**YOUR GOAL**
Using the data below, copy every line that contains the word "COIL".

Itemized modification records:
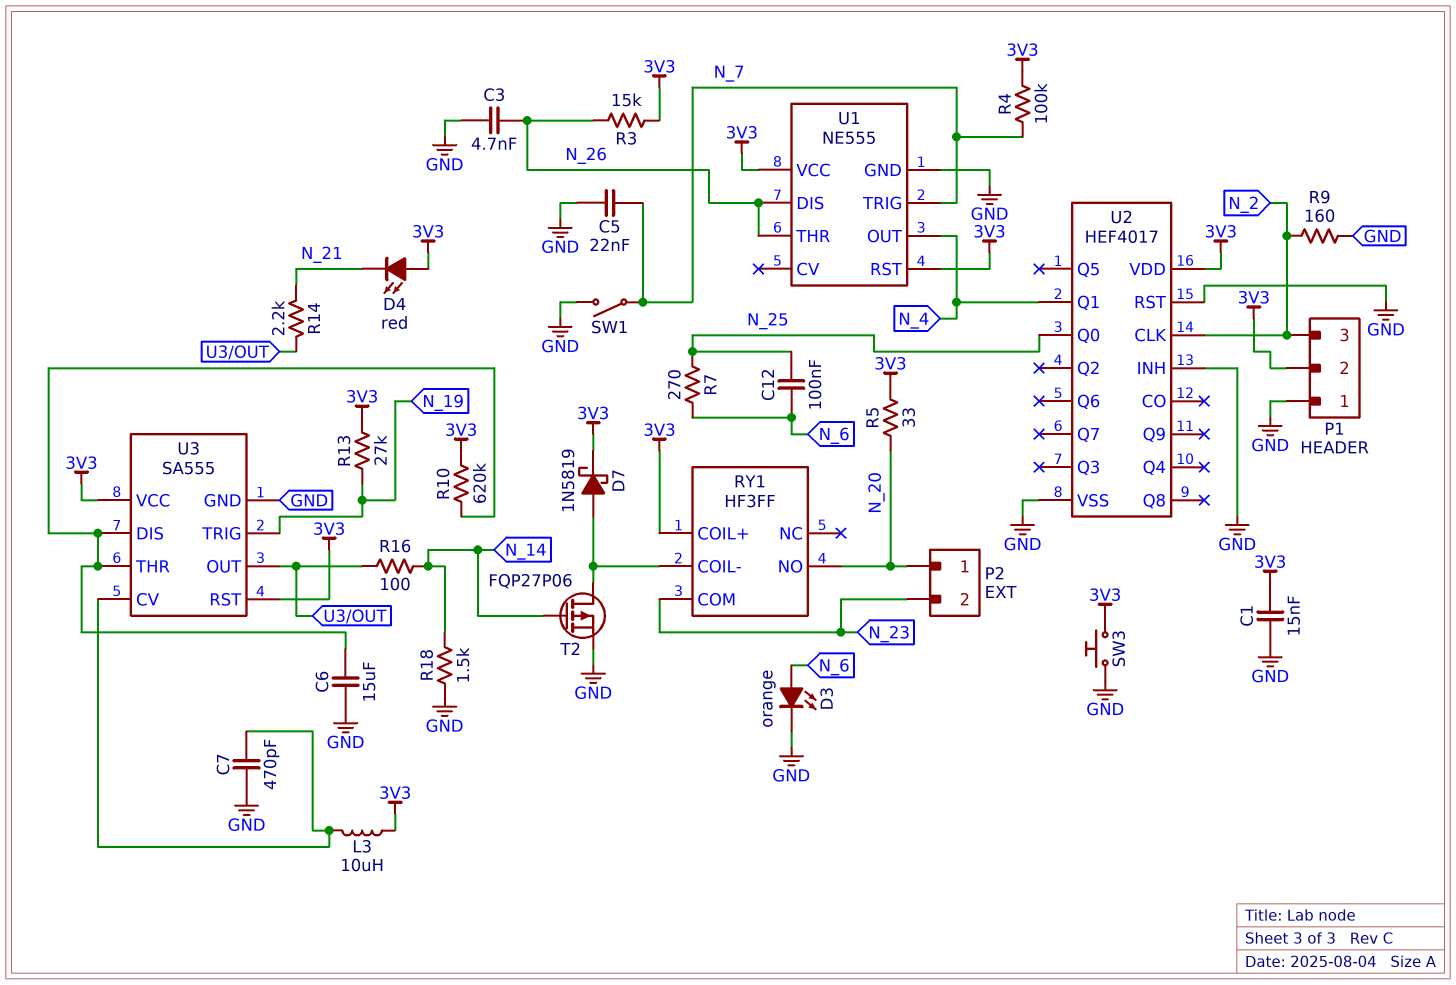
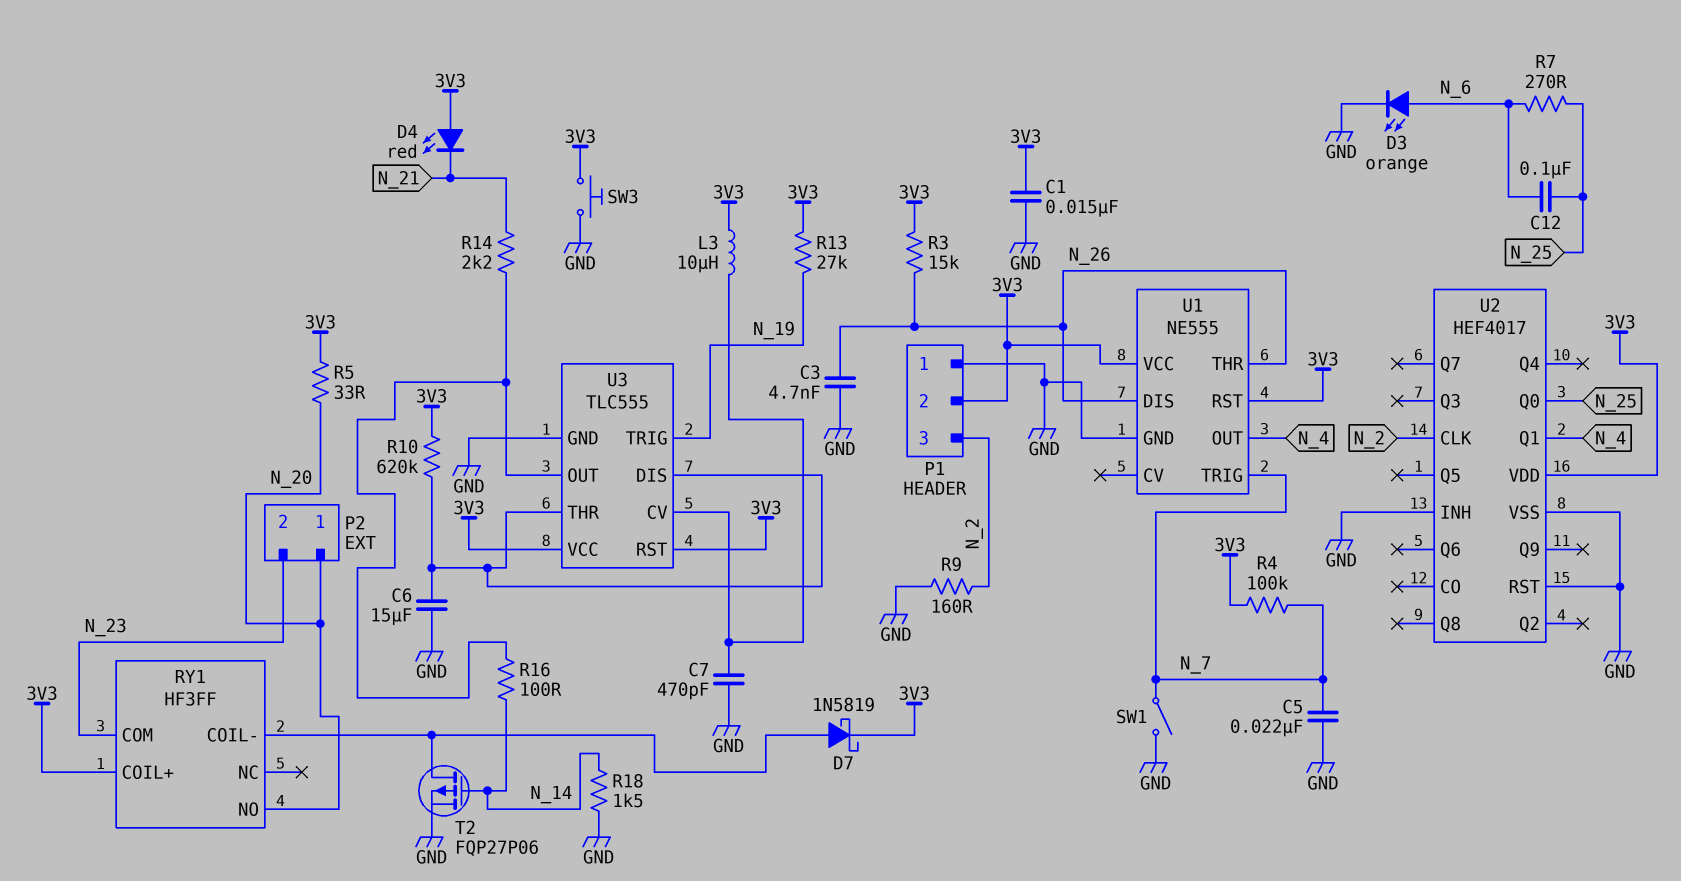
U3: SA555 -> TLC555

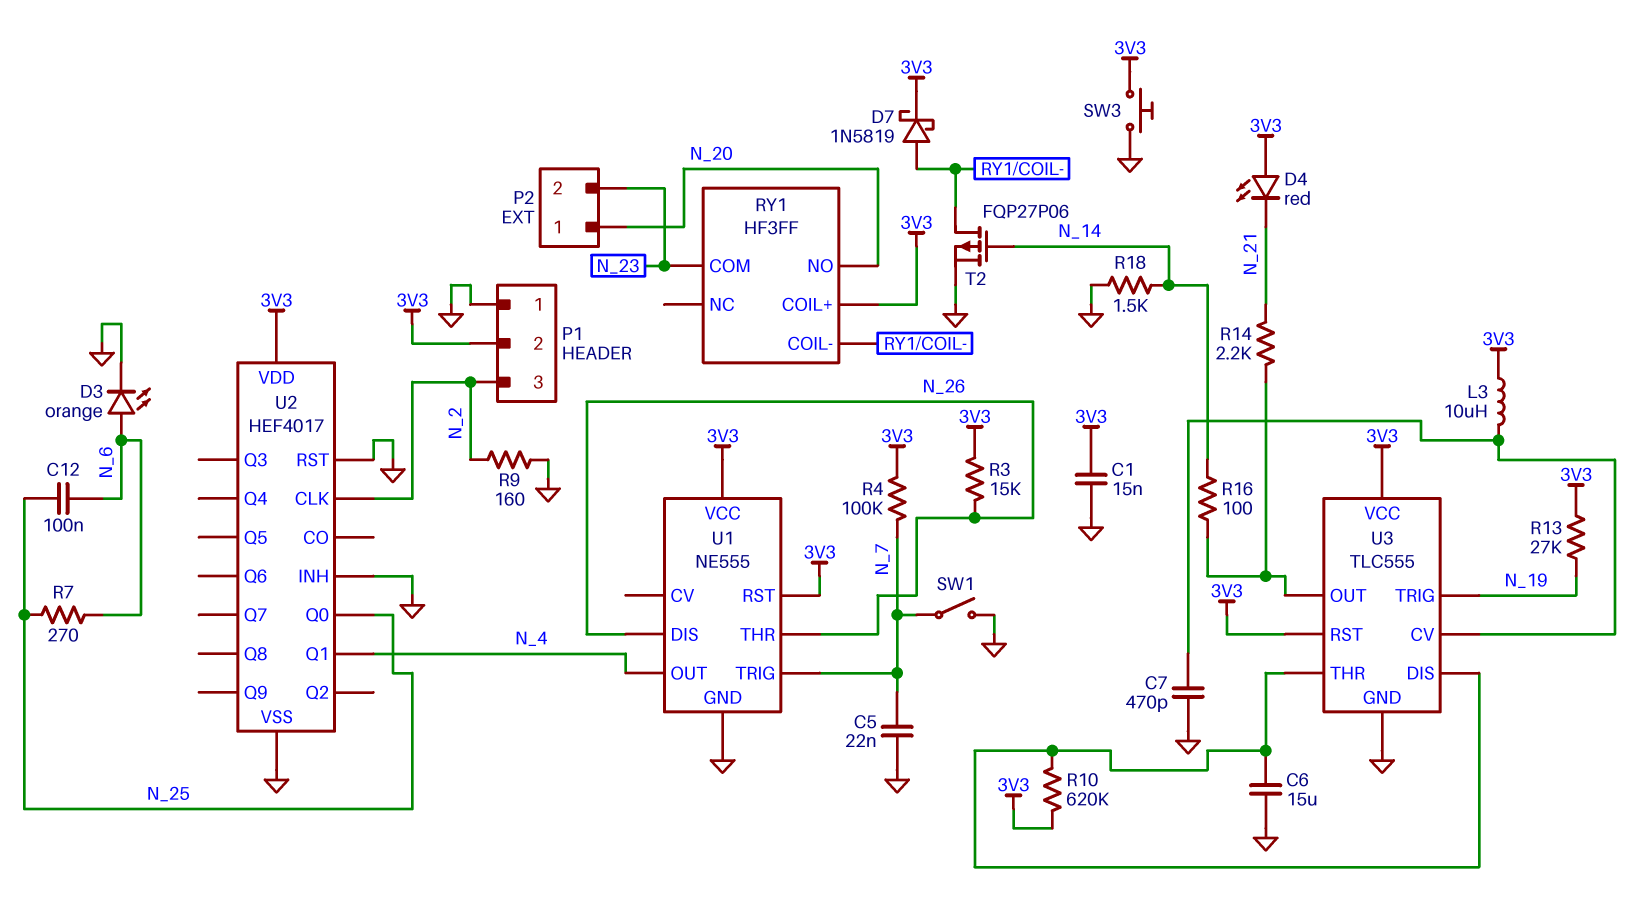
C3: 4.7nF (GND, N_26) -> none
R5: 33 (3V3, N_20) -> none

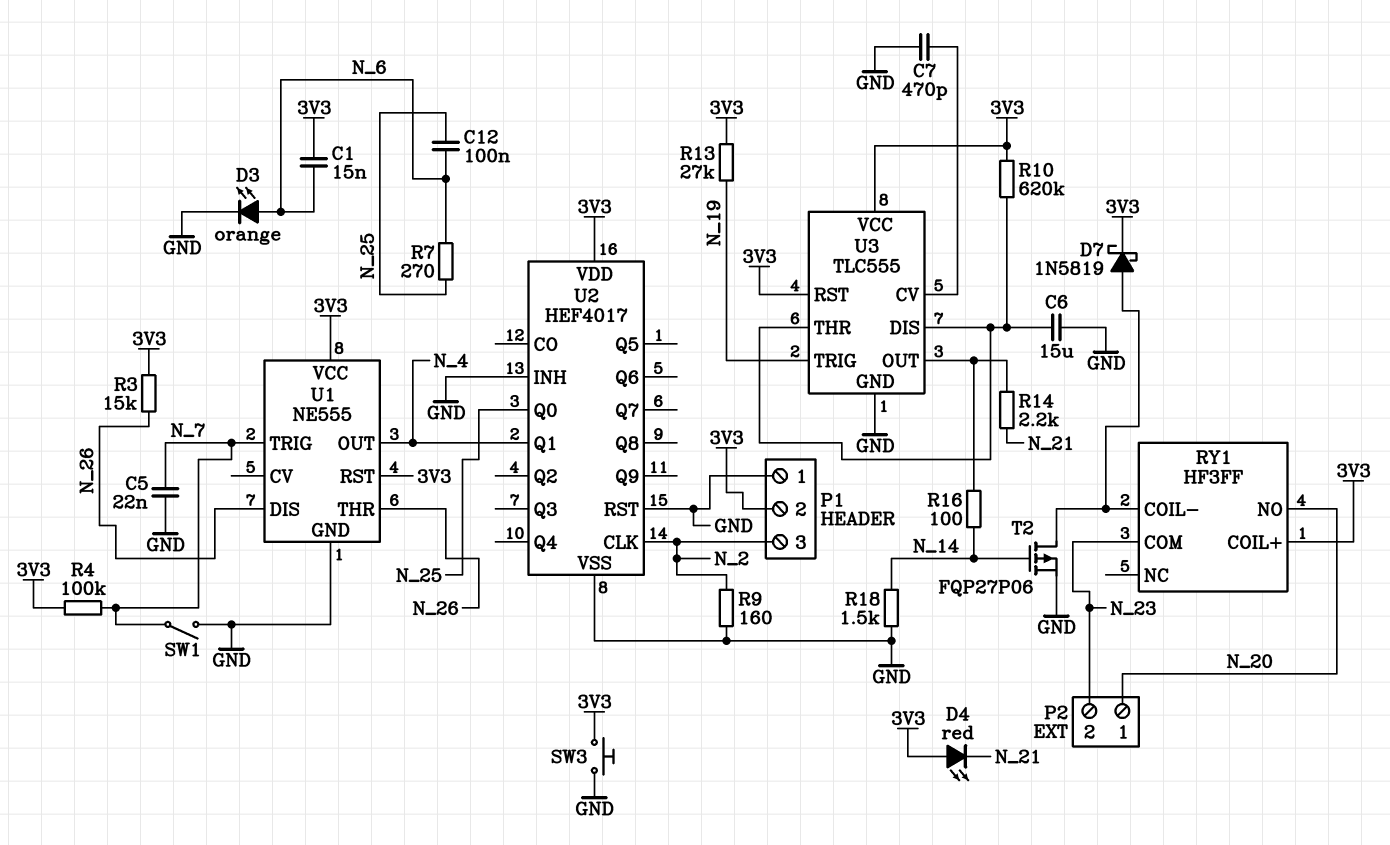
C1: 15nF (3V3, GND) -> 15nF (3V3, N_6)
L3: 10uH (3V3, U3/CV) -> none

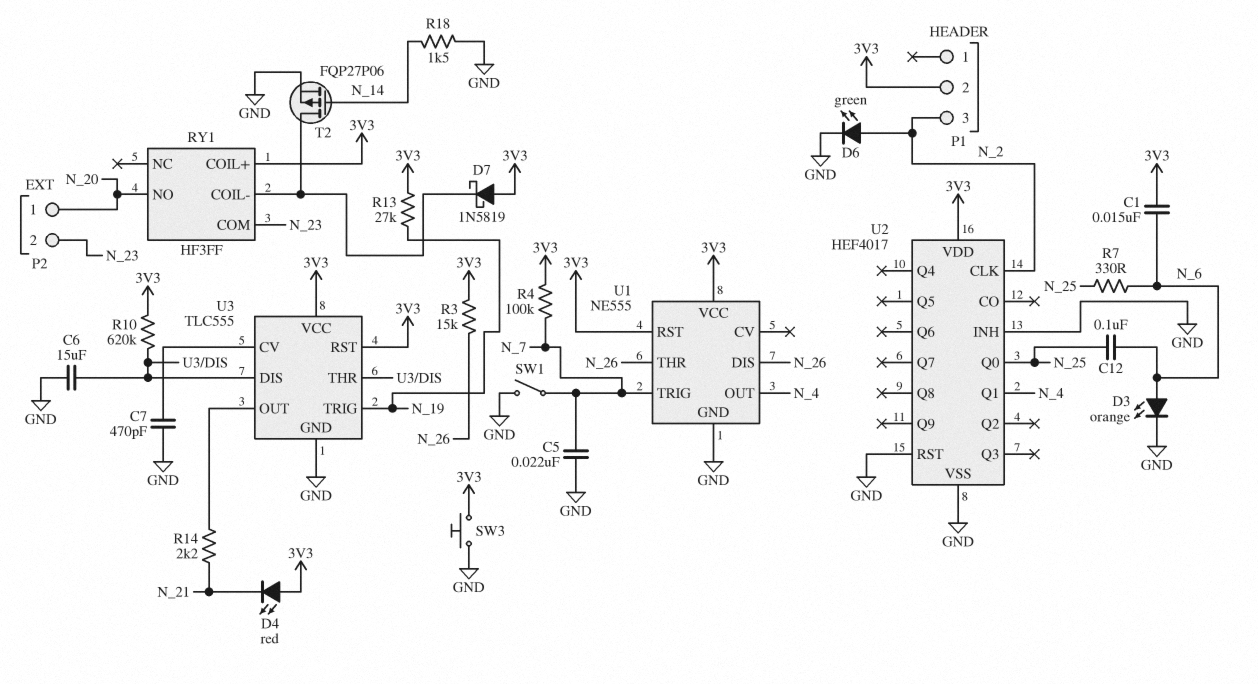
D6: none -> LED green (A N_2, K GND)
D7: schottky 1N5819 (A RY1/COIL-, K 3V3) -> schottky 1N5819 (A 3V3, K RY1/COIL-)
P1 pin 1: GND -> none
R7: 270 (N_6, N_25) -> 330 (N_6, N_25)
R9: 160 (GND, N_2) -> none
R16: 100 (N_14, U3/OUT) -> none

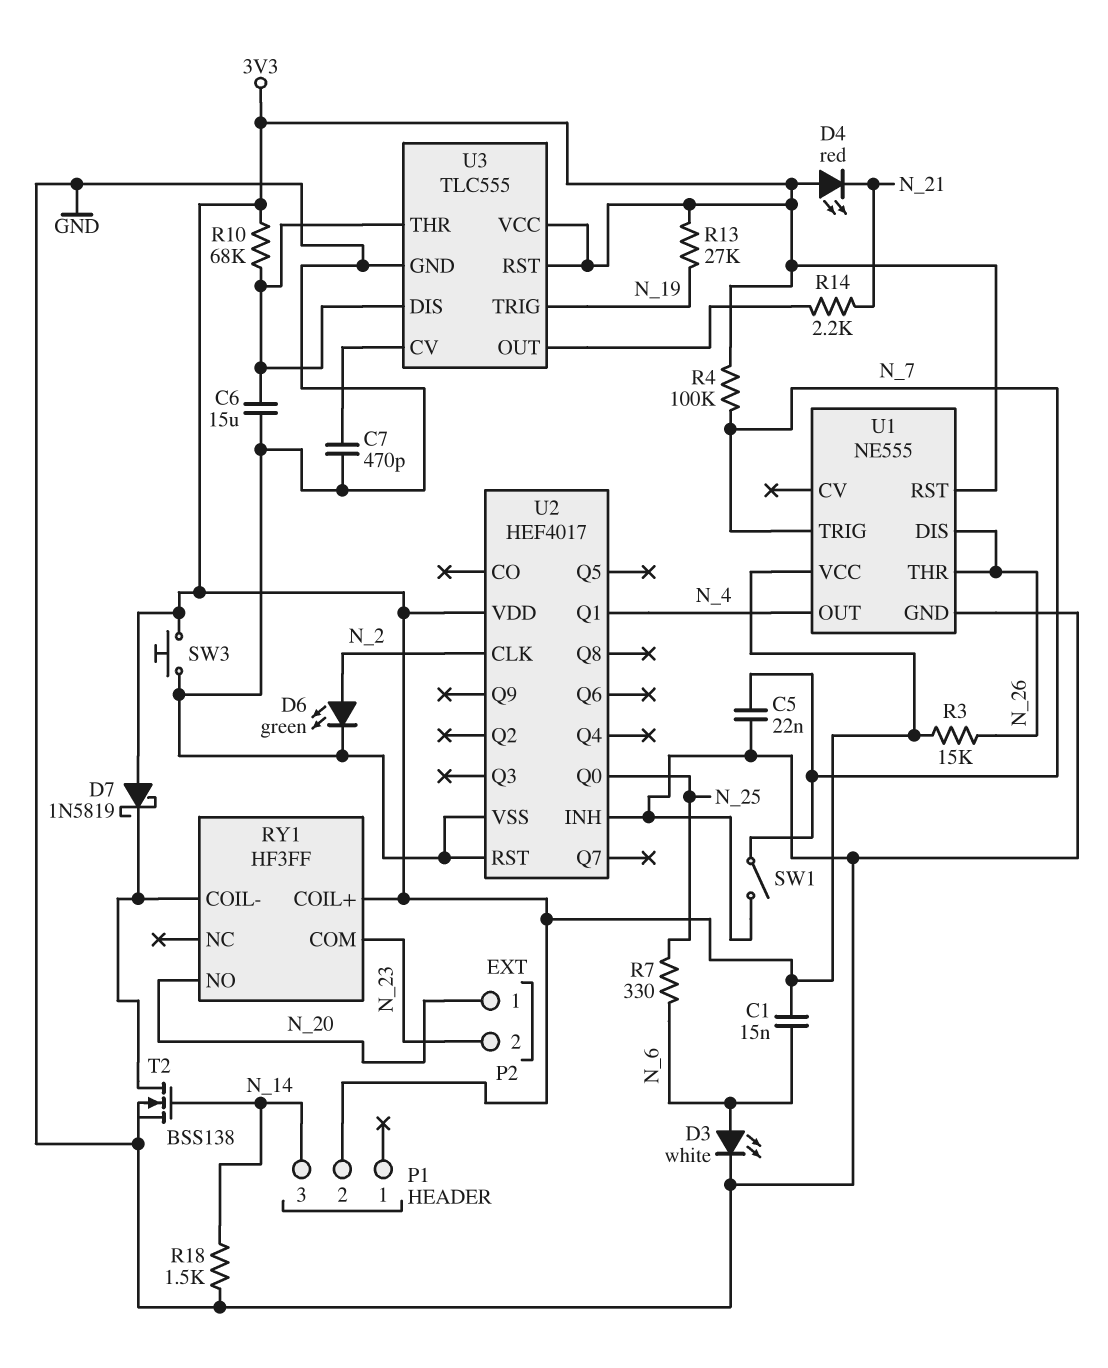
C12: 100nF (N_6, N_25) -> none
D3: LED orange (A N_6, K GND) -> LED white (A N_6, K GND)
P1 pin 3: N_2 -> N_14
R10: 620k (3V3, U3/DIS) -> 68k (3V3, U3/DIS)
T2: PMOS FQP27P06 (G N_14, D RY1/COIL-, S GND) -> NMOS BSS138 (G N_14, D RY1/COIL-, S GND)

**SOLUTION TO THIS TASK**
D7: schottky 1N5819 (A RY1/COIL-, K 3V3) -> schottky 1N5819 (A 3V3, K RY1/COIL-)
T2: PMOS FQP27P06 (G N_14, D RY1/COIL-, S GND) -> NMOS BSS138 (G N_14, D RY1/COIL-, S GND)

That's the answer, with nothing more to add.